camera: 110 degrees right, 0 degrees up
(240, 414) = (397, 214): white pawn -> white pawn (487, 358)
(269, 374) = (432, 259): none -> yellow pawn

***

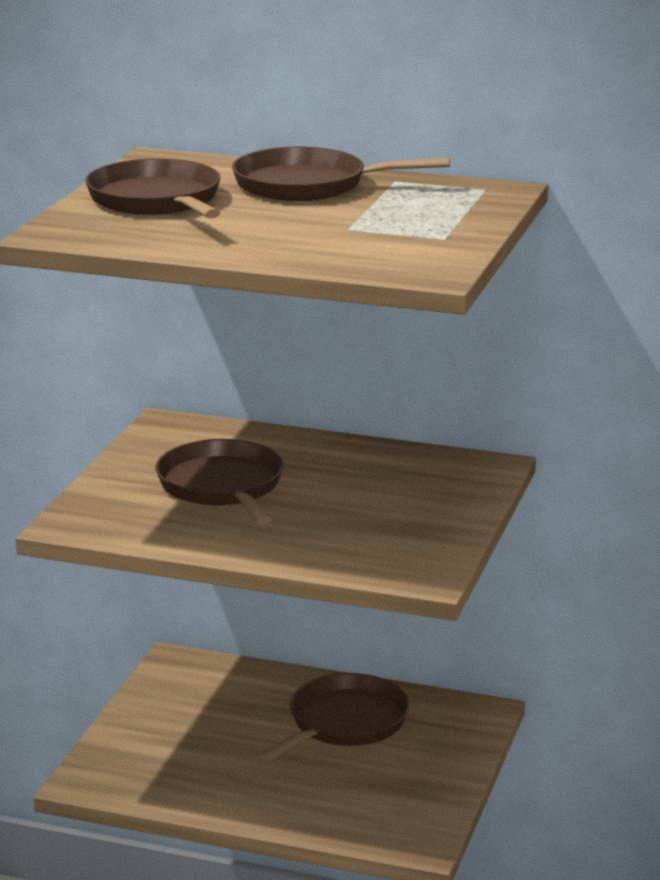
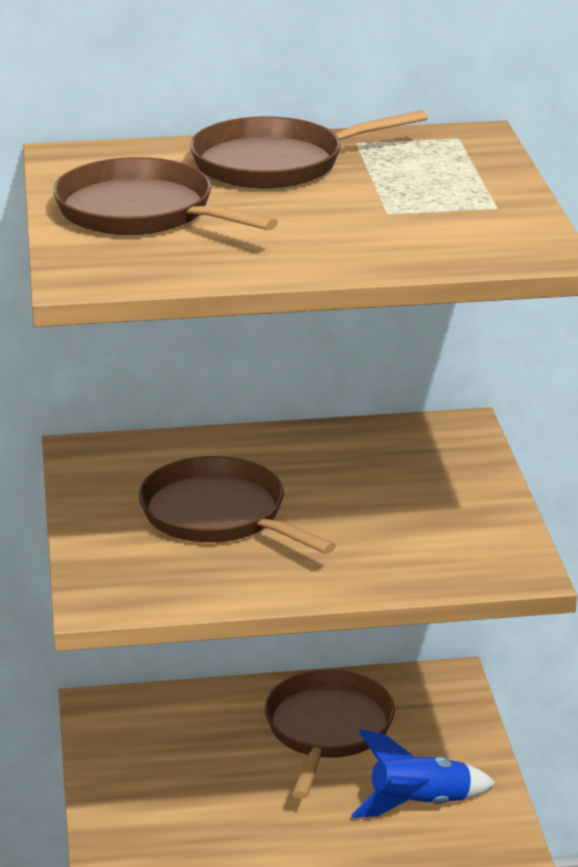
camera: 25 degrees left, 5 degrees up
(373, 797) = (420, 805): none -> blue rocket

***

Using the data above, transcribe the lines that run from the line with "camera: 25 degrees left, 5 degrees up" to the line with "(373, 797) = (420, 805): none -> blue rocket", both ends kept, and output nothing else.

> [ANSWER TO THIS EXERCISE]
camera: 25 degrees left, 5 degrees up
(373, 797) = (420, 805): none -> blue rocket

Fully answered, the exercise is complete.